## [Action item]
A single number is the answer here: the count of lines in the data below that include the word "right".
[[ Records shown, beginning ]]
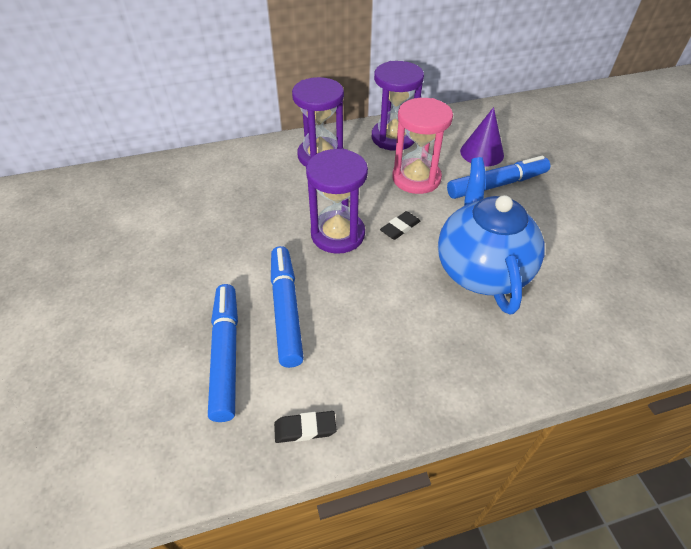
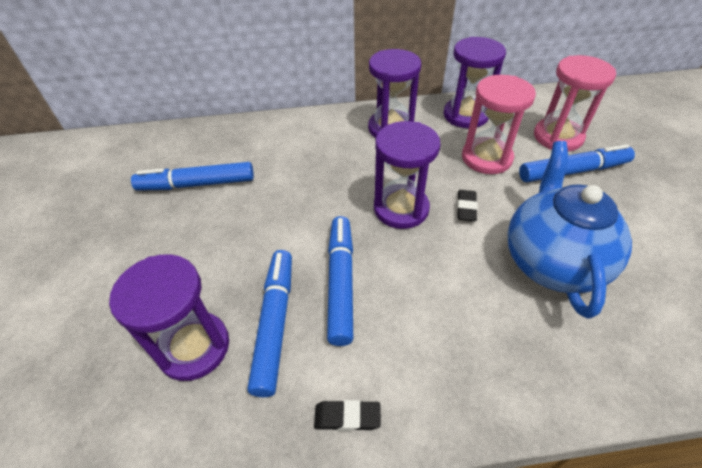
camera: 10 degrees right, 0 degrees up
(126, 228) = (197, 184): none -> blue marker
(148, 386) = (194, 347): none -> purple hourglass
(400, 228) = (466, 208): black eraser -> black eraser turned 45 degrees counterclockwise
(482, 153) = (558, 137): purple cone -> pink hourglass

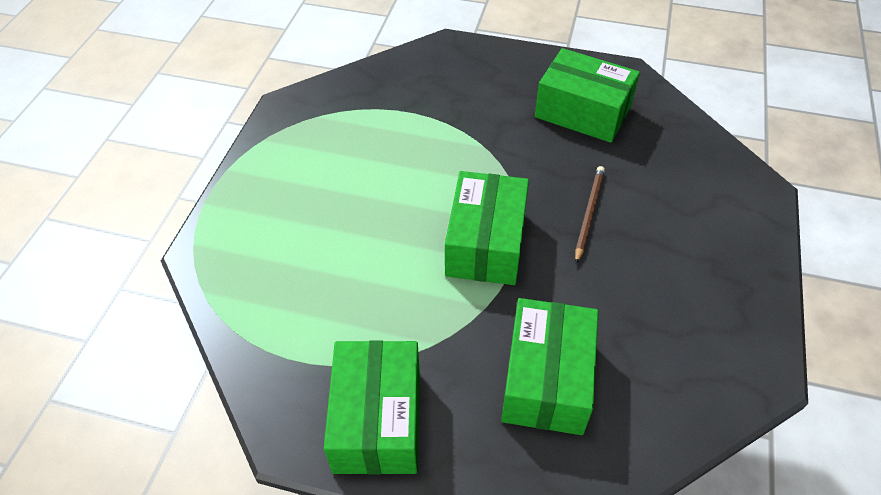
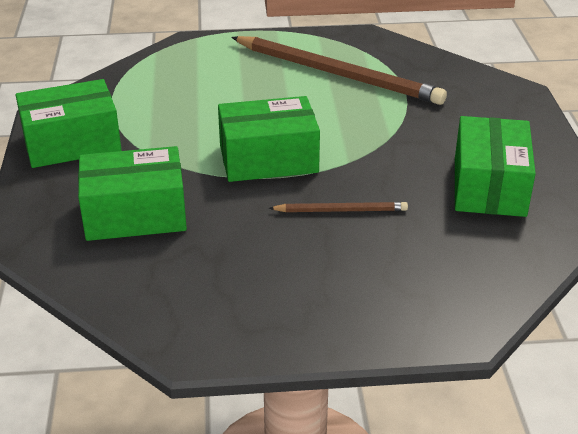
camera: 70 degrees right, 15 degrees down
(352, 148) = (337, 74): none -> brown pencil

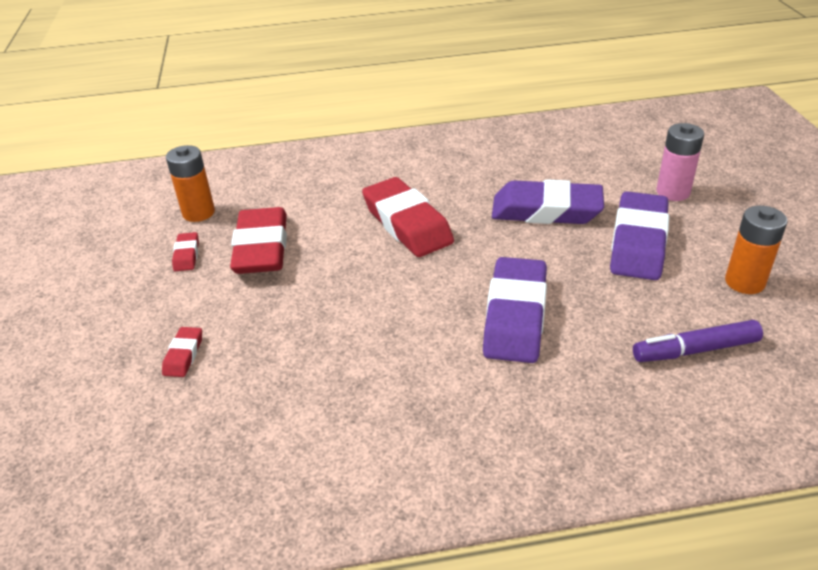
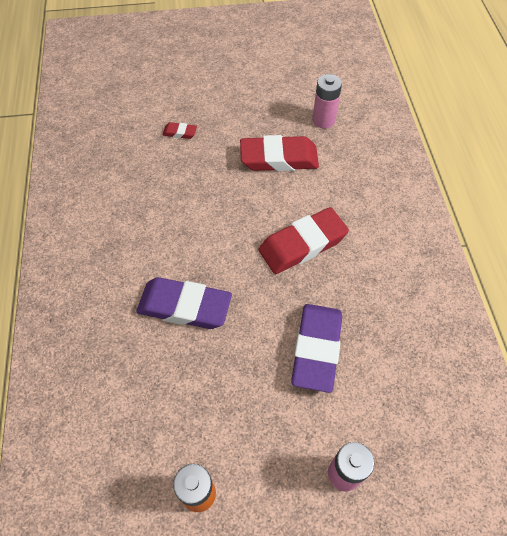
camera: 90 degrees right, 20 degrees up
(186, 255) = (274, 121): red eraser -> none
(198, 213) = (323, 120): orange battery -> pink battery
(638, 243) = (263, 417): purple eraser -> none
(695, 350) = (128, 423): purple marker -> none

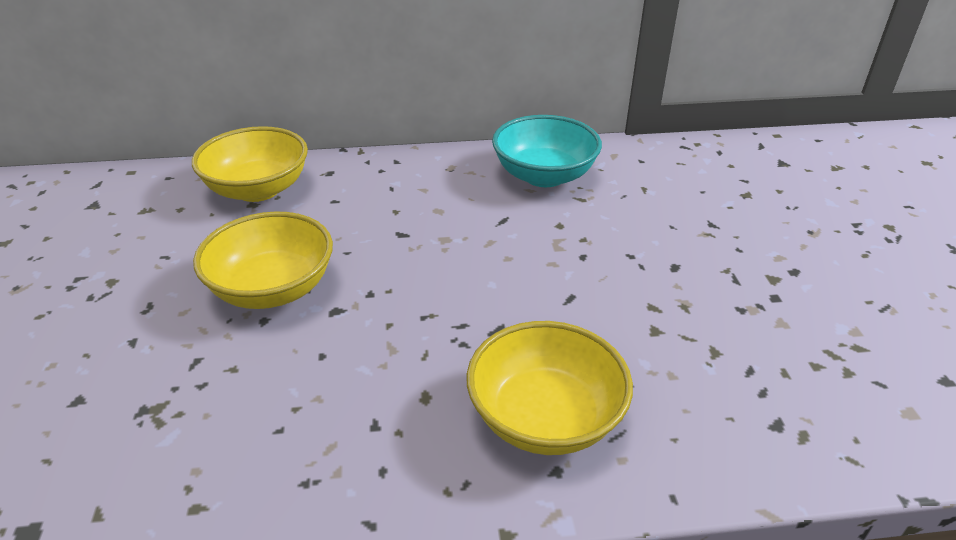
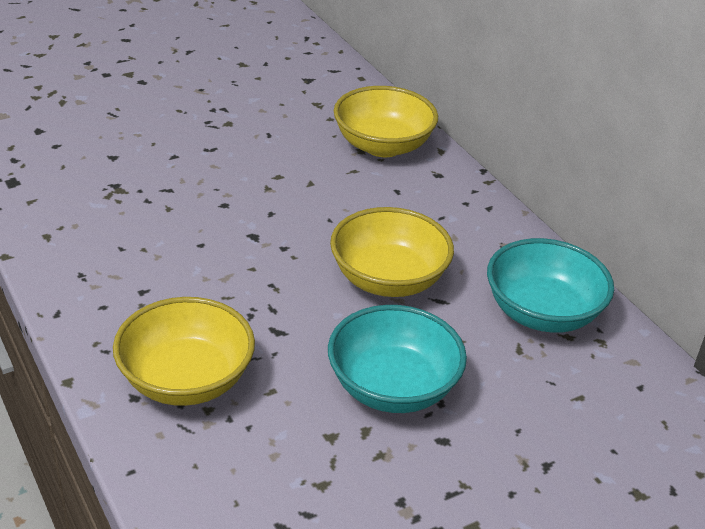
camera: 65 degrees right, 0 degrees up
(273, 289) = (260, 197): yellow bowl -> yellow bowl (388, 279)
(604, 276) = (392, 387): none -> turquoise bowl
[[ Records shown, end ]]
## [Output for this task]
4